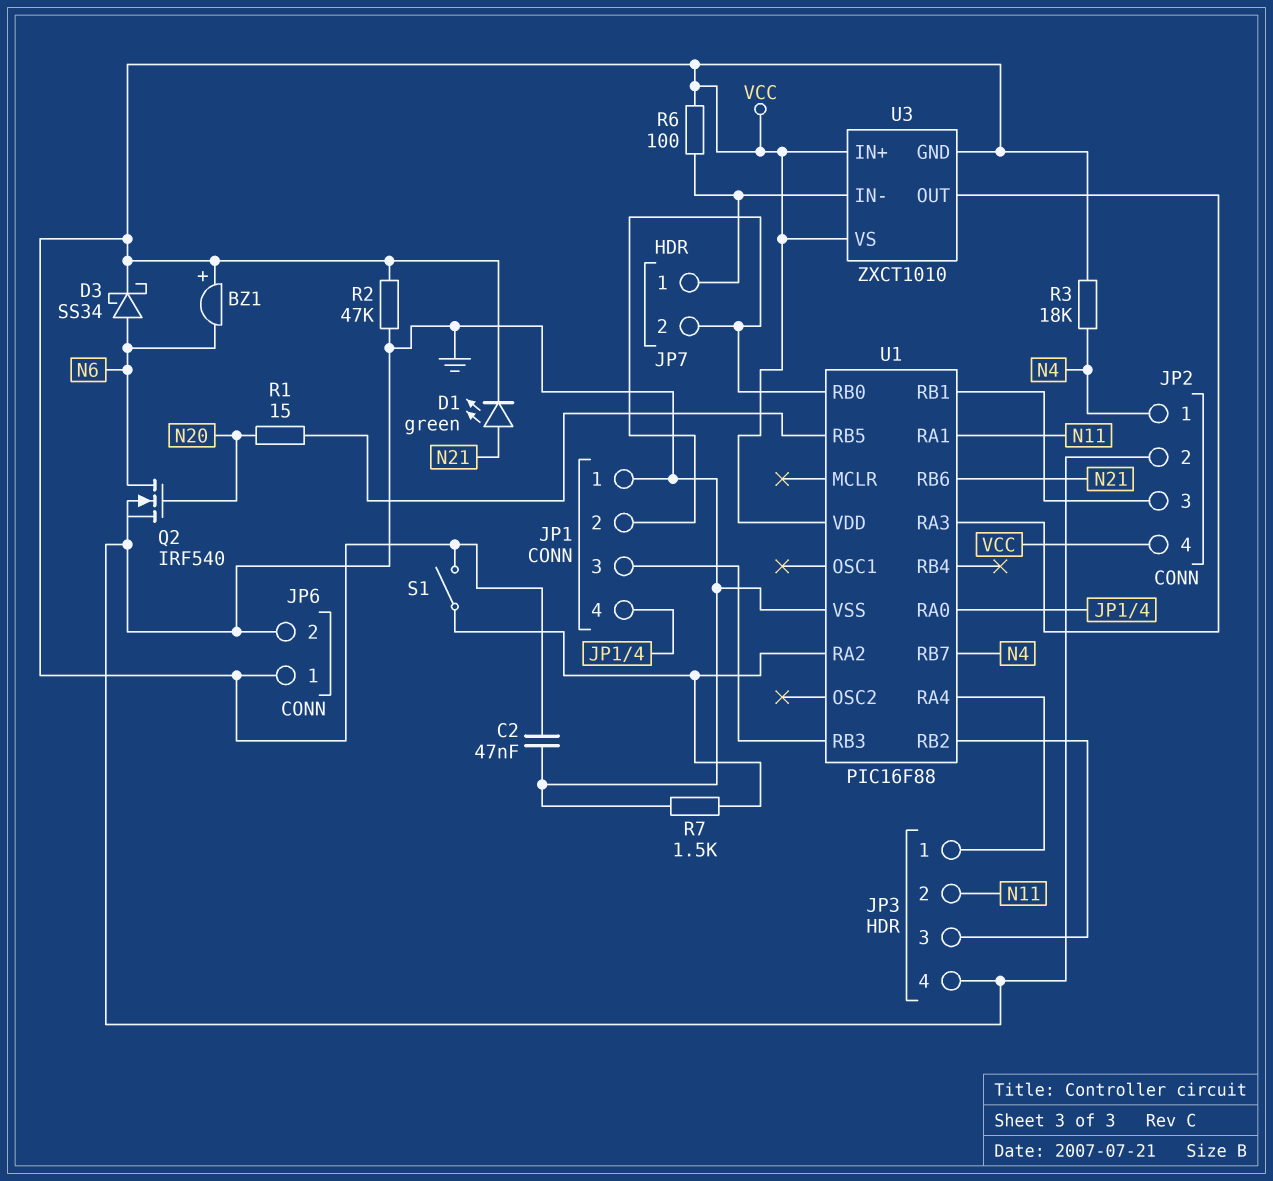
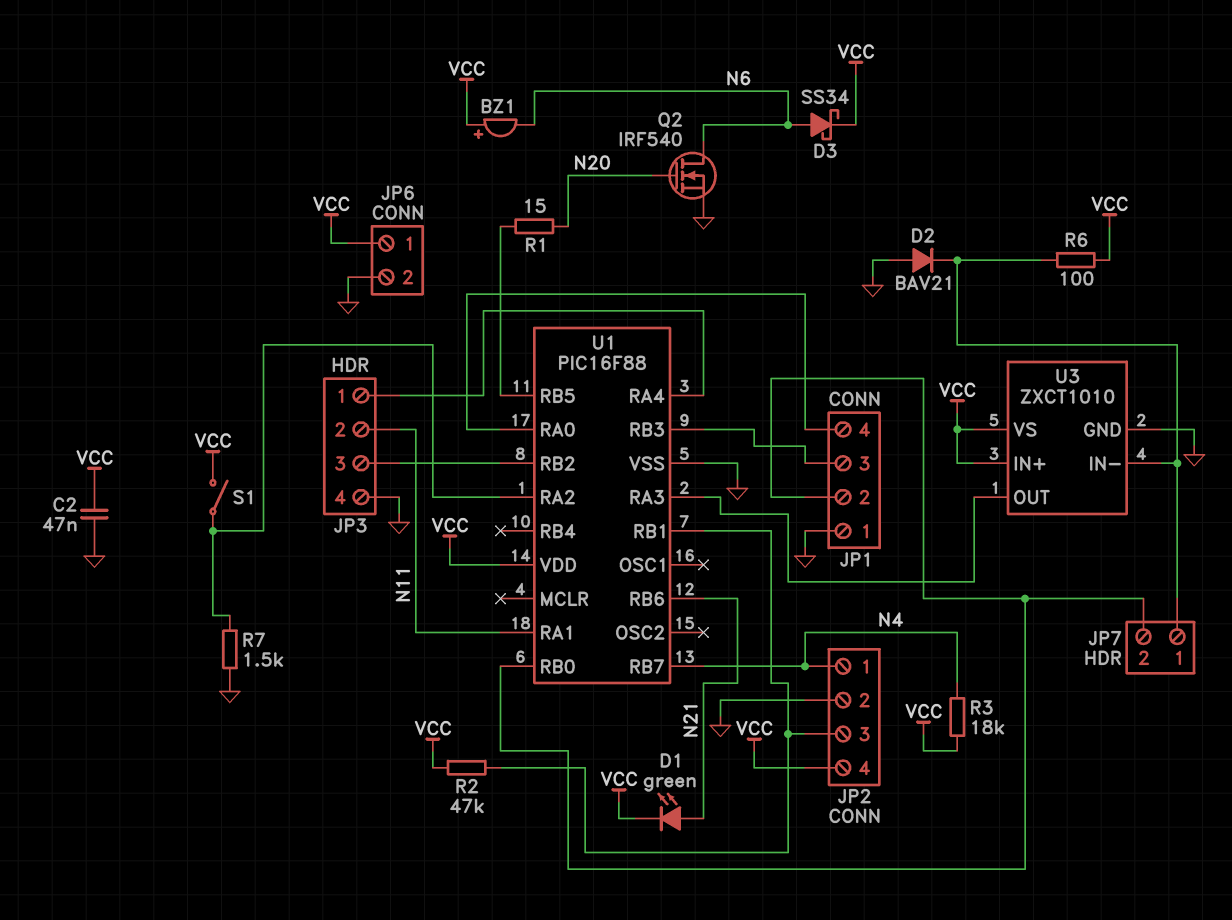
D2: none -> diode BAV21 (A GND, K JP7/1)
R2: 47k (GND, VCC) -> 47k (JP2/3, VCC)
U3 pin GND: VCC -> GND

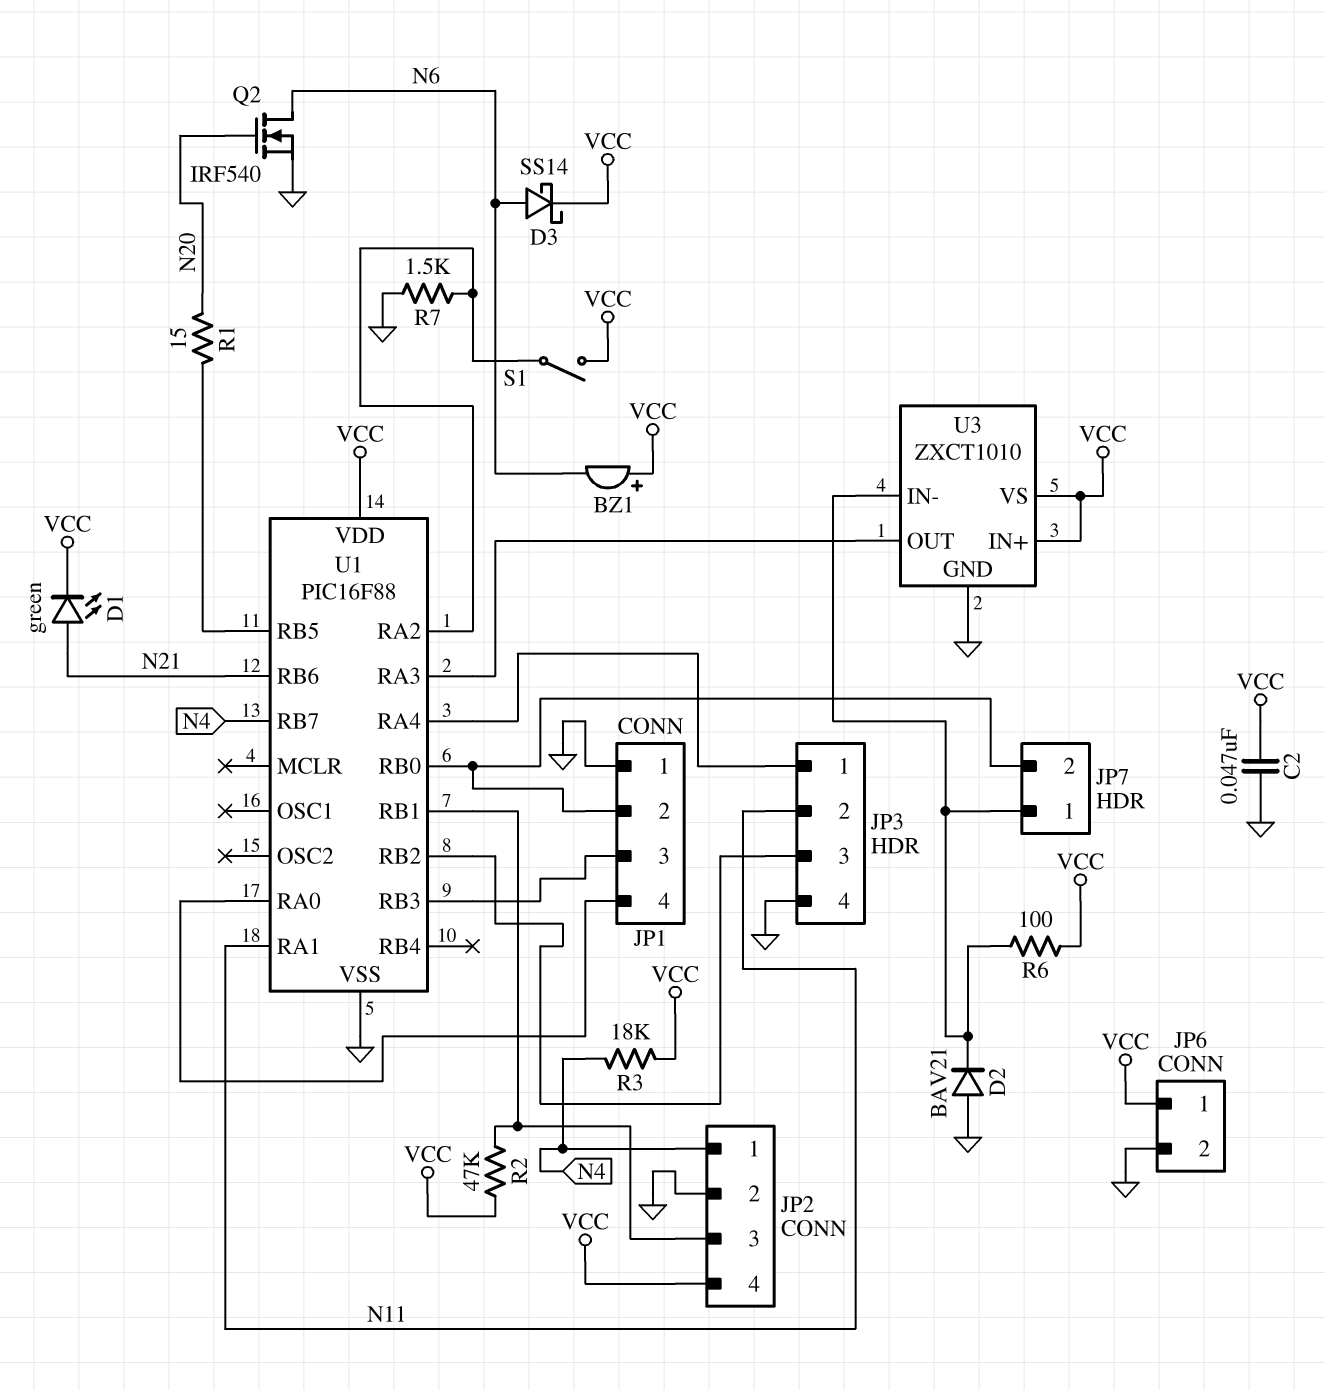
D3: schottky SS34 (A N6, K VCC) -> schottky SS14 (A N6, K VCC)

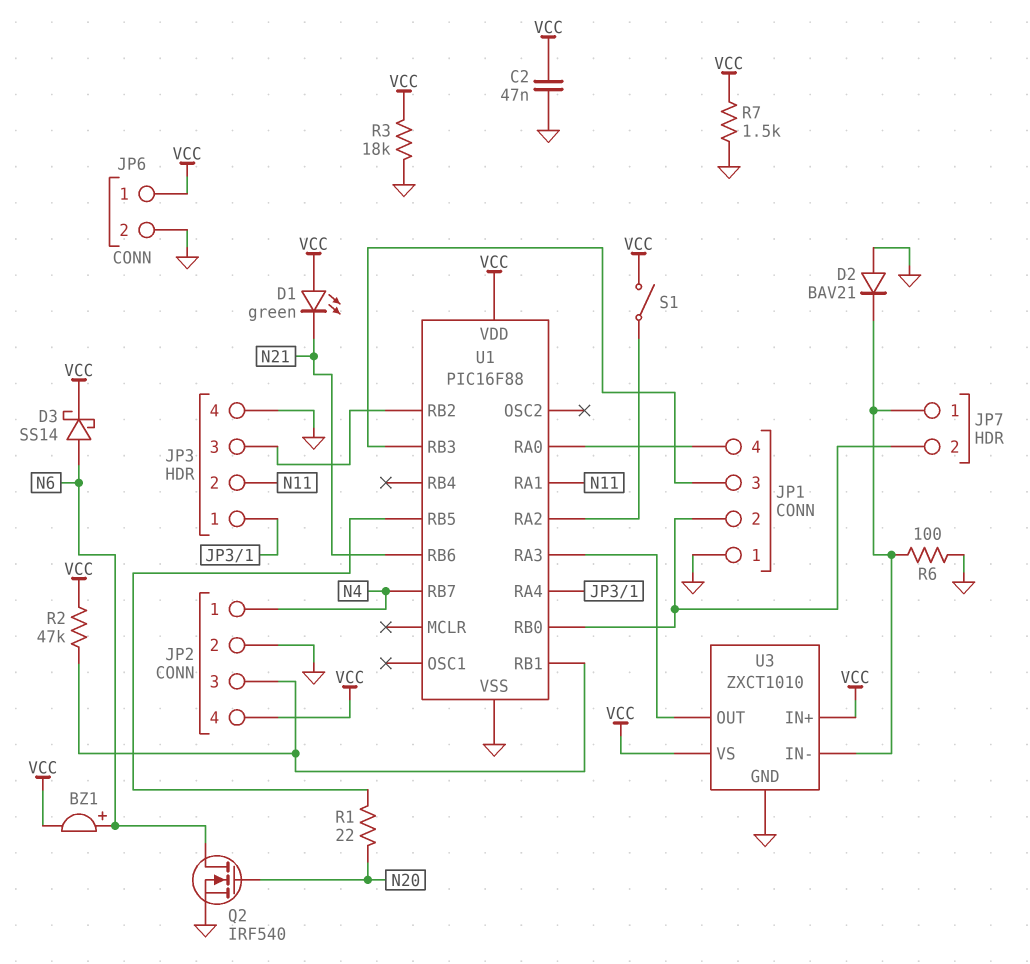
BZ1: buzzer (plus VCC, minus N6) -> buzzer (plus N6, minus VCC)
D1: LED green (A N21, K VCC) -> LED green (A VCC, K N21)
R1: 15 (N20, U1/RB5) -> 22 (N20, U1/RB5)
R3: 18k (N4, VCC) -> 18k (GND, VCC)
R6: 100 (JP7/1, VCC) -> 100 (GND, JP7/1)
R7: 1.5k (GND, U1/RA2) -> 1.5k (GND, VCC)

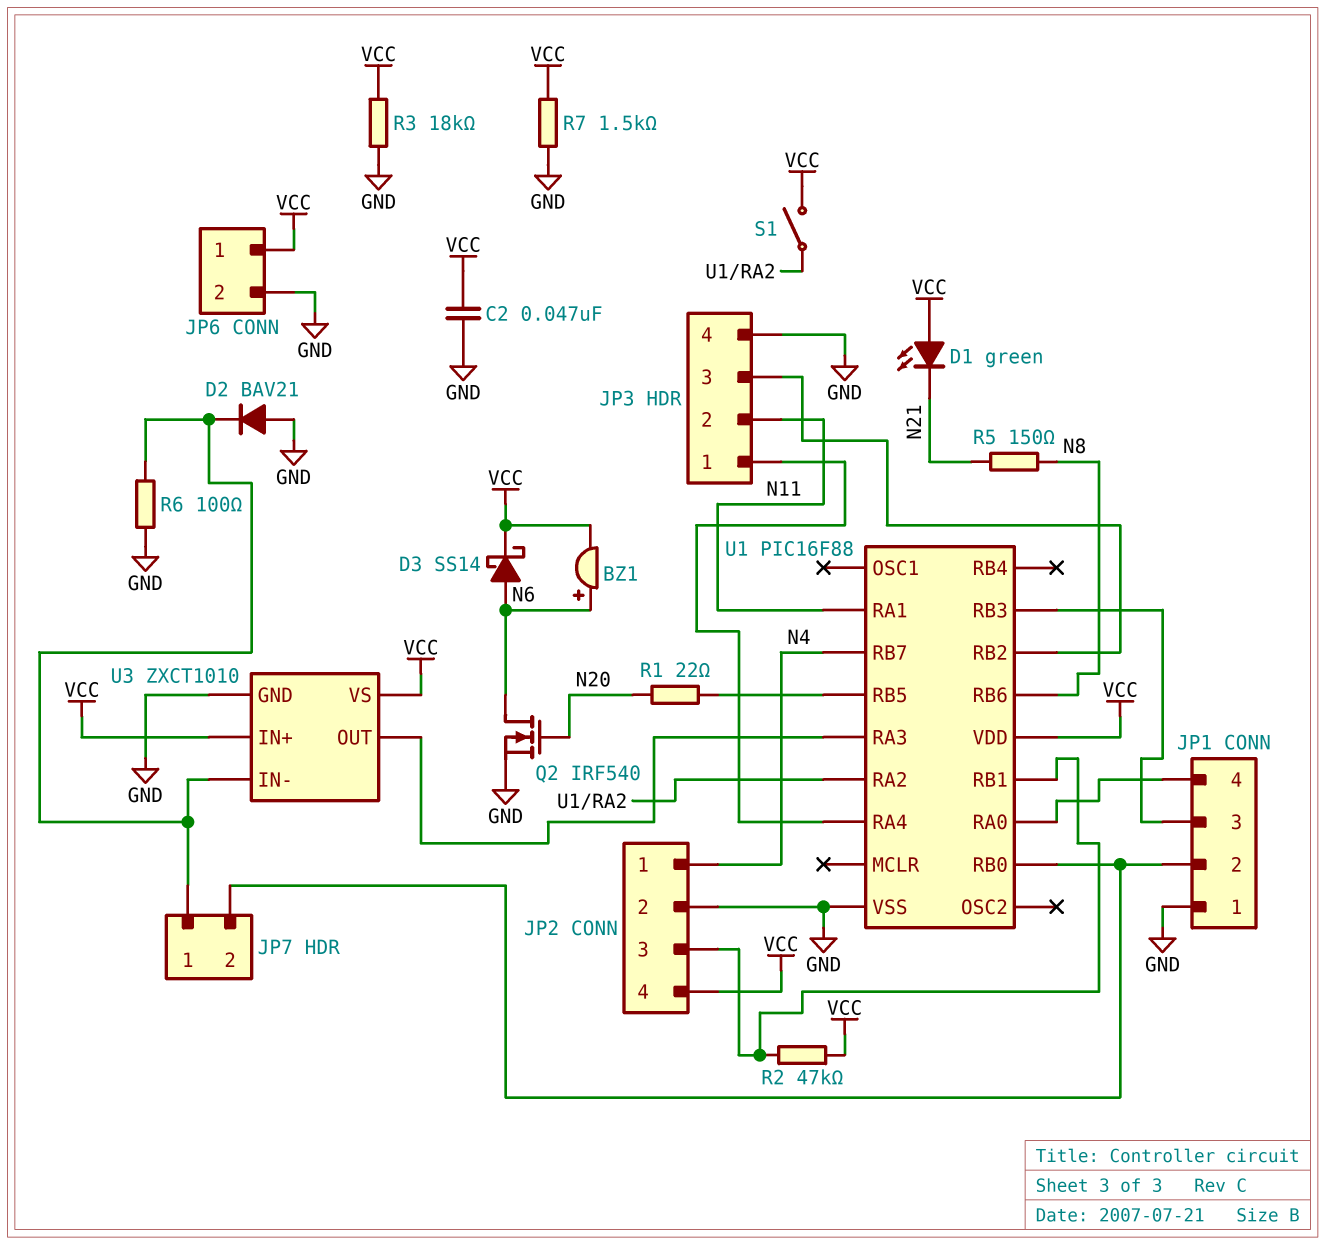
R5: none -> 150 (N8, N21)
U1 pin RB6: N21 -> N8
#####
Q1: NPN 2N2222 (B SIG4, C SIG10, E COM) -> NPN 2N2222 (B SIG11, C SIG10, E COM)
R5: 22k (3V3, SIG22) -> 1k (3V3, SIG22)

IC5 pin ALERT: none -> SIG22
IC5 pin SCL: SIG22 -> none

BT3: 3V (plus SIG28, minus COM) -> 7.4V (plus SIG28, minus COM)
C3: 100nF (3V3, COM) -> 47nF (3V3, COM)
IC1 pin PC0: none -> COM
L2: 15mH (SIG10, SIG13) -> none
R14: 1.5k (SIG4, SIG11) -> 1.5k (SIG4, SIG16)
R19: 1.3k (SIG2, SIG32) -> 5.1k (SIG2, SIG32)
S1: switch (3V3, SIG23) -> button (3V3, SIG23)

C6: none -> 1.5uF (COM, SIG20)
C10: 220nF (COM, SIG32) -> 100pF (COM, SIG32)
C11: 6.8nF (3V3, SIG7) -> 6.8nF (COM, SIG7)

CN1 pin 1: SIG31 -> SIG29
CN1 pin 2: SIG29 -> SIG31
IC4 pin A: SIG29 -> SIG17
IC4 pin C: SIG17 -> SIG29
#####
• **DIRECTIONS**
In the listing above, find the line containing "R2: 47k (GND, VCC) -> 47k (JP2/3, VCC)" and the line containing "U1 pin RB6: N21 -> N8", then return both of them and every line between, exactly, without pictures.

• **ANSWER**
R2: 47k (GND, VCC) -> 47k (JP2/3, VCC)
U3 pin GND: VCC -> GND

D3: schottky SS34 (A N6, K VCC) -> schottky SS14 (A N6, K VCC)

BZ1: buzzer (plus VCC, minus N6) -> buzzer (plus N6, minus VCC)
D1: LED green (A N21, K VCC) -> LED green (A VCC, K N21)
R1: 15 (N20, U1/RB5) -> 22 (N20, U1/RB5)
R3: 18k (N4, VCC) -> 18k (GND, VCC)
R6: 100 (JP7/1, VCC) -> 100 (GND, JP7/1)
R7: 1.5k (GND, U1/RA2) -> 1.5k (GND, VCC)

R5: none -> 150 (N8, N21)
U1 pin RB6: N21 -> N8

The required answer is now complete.